How to complete this task:
Starting with the line that contains "none -> black round brick K3:L4 level 1", return every line through the end of the listing below exactly as written. Omit the pictures.
——————
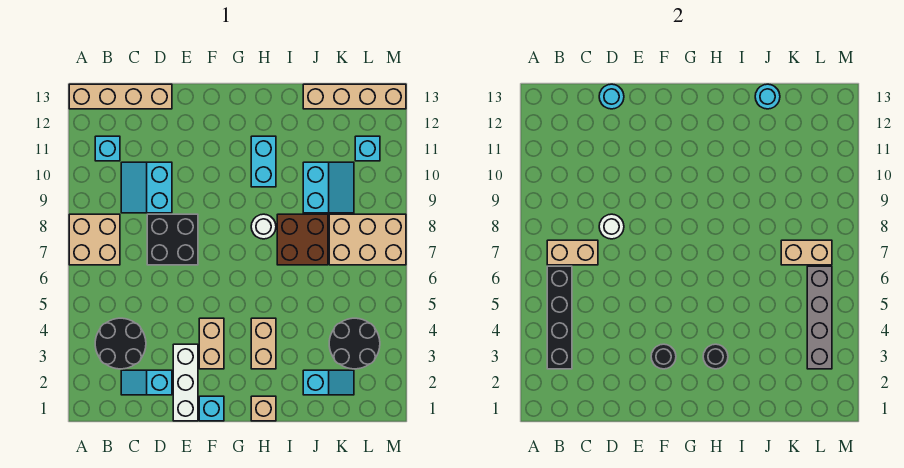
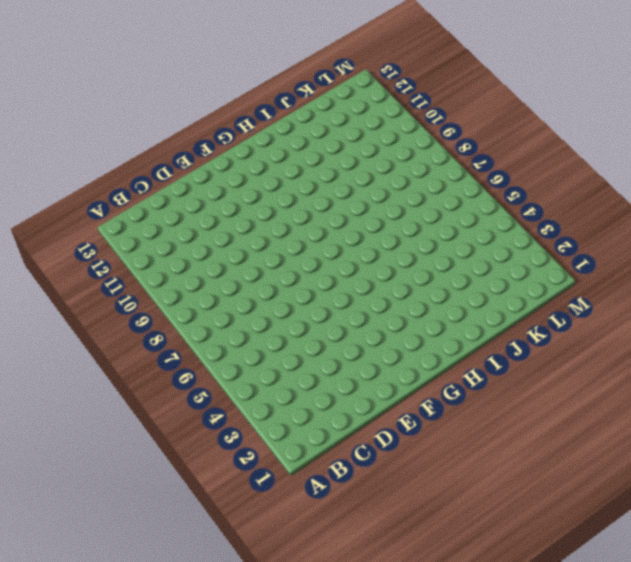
none -> tan brick A7:B8 level 1
none -> tan brick A13:D13 level 1
none -> black round brick B3:C4 level 1
none -> cyan brick B11 level 1

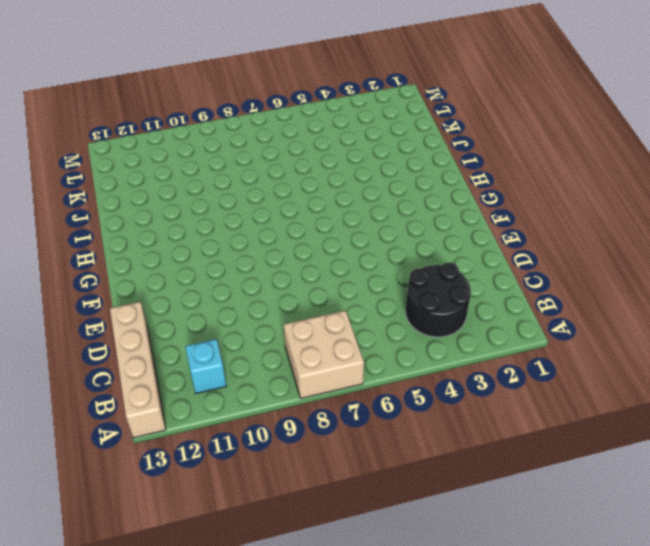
none -> cyan slope C2:D2 level 1 top D
none -> cyan slope C9:D10 level 1 top D
none -> black brick D7:E8 level 1
none -> white brick E1:E3 level 1

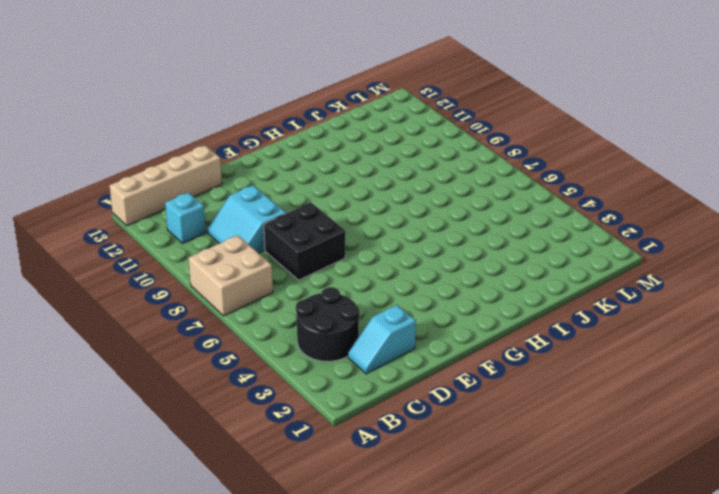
none -> white brick E1:E3 level 1
none -> cyan brick F1 level 1
none -> tan brick F3:F4 level 1
none -> tan brick H1 level 1

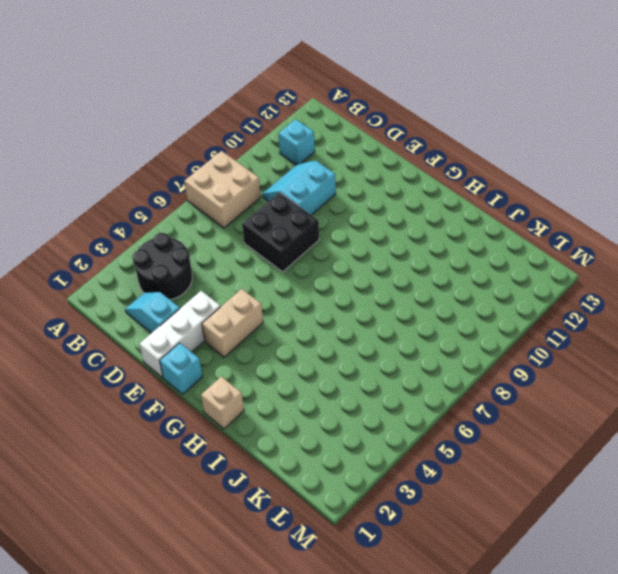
none -> tan brick A13:D13 level 1
none -> tan brick H3:H4 level 1
none -> white round brick H8 level 1
none -> cyan brick H10:H11 level 1

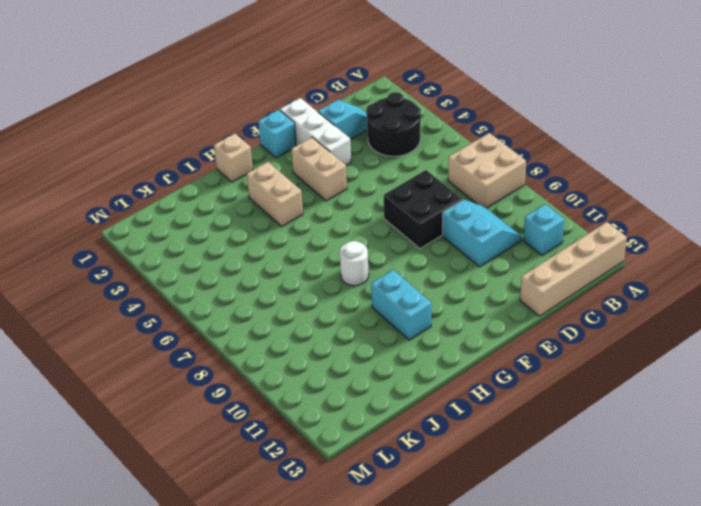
none -> brown brick I7:J8 level 1
none -> cyan slope J2:K2 level 1 top J
none -> cyan slope J9:K10 level 1 top J
none -> tan brick J13:M13 level 1

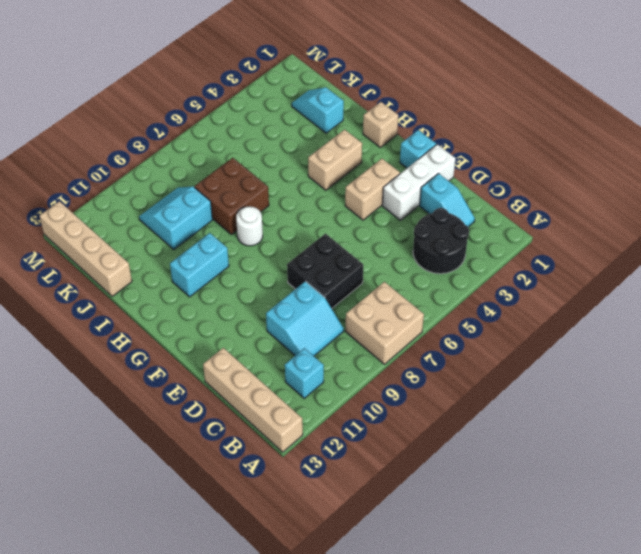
none -> black round brick K3:L4 level 1
none -> tan brick K7:M8 level 1
none -> cyan brick L11 level 1
none -> black brick B3:B6 level 2

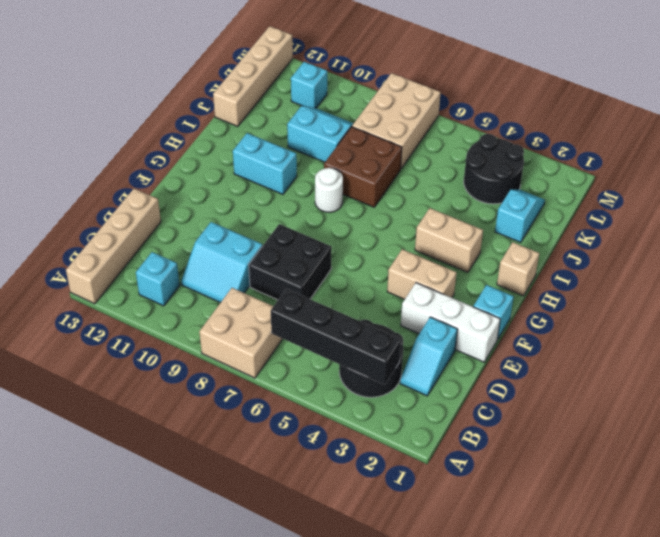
none -> tan brick B7:C7 level 2
none -> white round brick D8 level 2
none -> cyan round brick D13 level 2
none -> black round brick F3 level 2

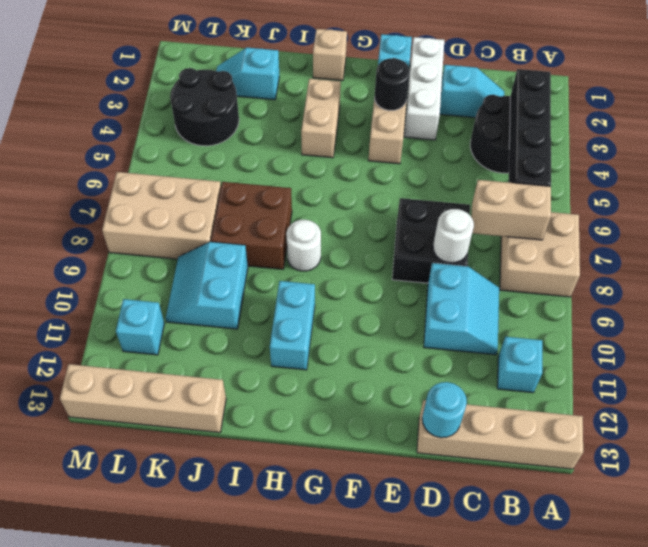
none -> black round brick H3 level 2
none -> cyan round brick J13 level 2
none -> tan brick K7:L7 level 2
none -> grey brick L3:L6 level 2

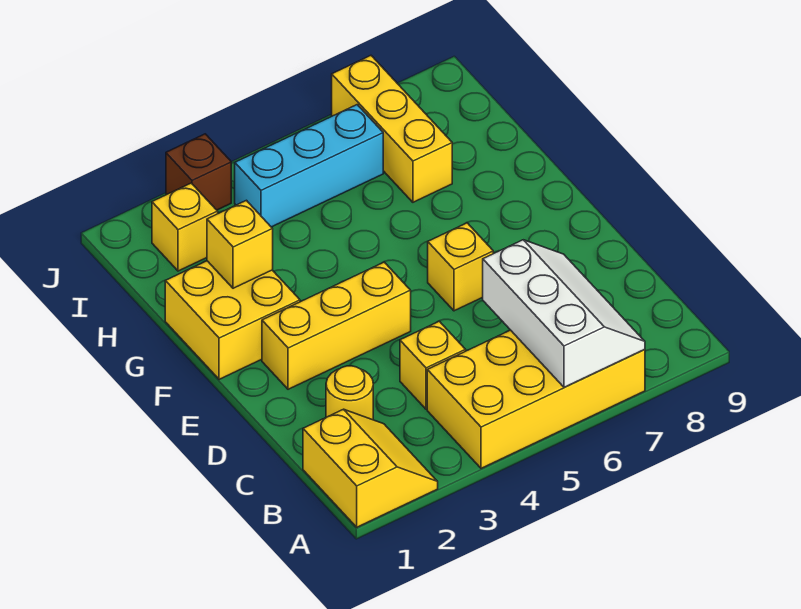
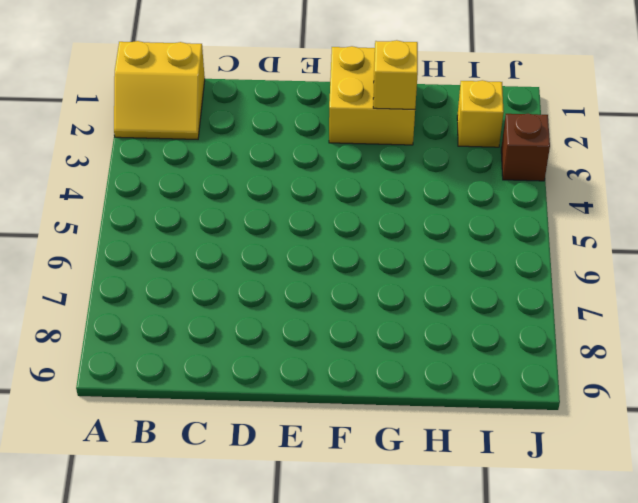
none -> yellow brick A4:B7 level 1
none -> yellow round brick C2 level 1
none -> yellow brick C4 level 1

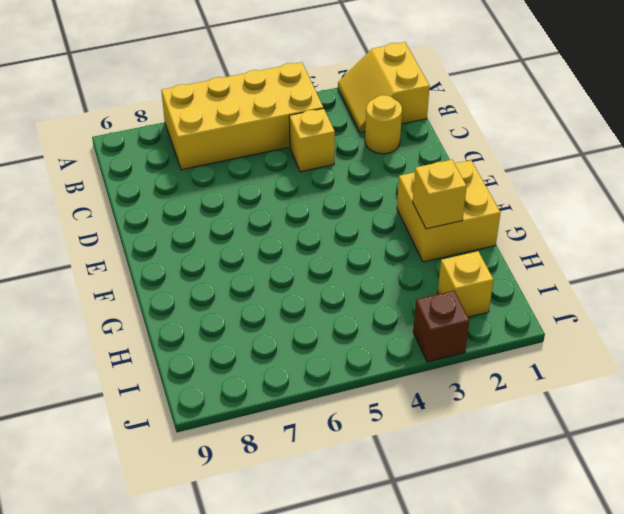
none -> yellow brick E2:E4 level 1
none -> yellow brick E6 level 1
none -> yellow brick H7:J7 level 1

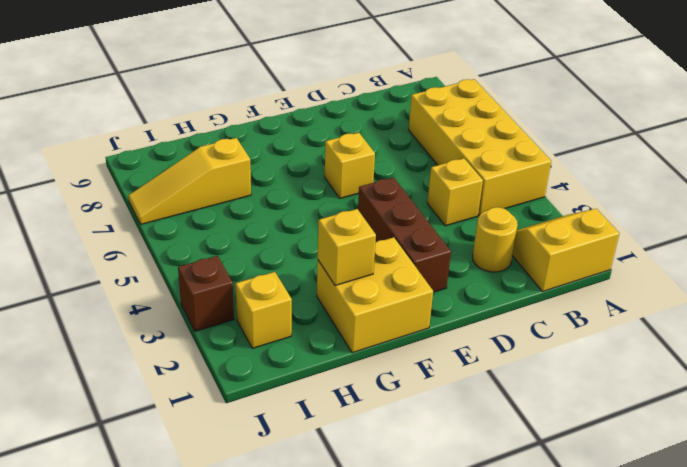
brown brick E2:E4 level 1 -> yellow brick E2:E4 level 1
yellow slope H7:J7 level 1 top H -> yellow brick H7:J7 level 1
none -> cyan brick I4:I6 level 1
none -> white slope A6:C7 level 2 top 6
——————
Task response:
none -> black round brick K3:L4 level 1
none -> tan brick K7:M8 level 1
none -> cyan brick L11 level 1
none -> black brick B3:B6 level 2

none -> tan brick B7:C7 level 2
none -> white round brick D8 level 2
none -> cyan round brick D13 level 2
none -> black round brick F3 level 2

none -> black round brick H3 level 2
none -> cyan round brick J13 level 2
none -> tan brick K7:L7 level 2
none -> grey brick L3:L6 level 2

none -> yellow brick A4:B7 level 1
none -> yellow round brick C2 level 1
none -> yellow brick C4 level 1

none -> yellow brick E2:E4 level 1
none -> yellow brick E6 level 1
none -> yellow brick H7:J7 level 1

brown brick E2:E4 level 1 -> yellow brick E2:E4 level 1
yellow slope H7:J7 level 1 top H -> yellow brick H7:J7 level 1
none -> cyan brick I4:I6 level 1
none -> white slope A6:C7 level 2 top 6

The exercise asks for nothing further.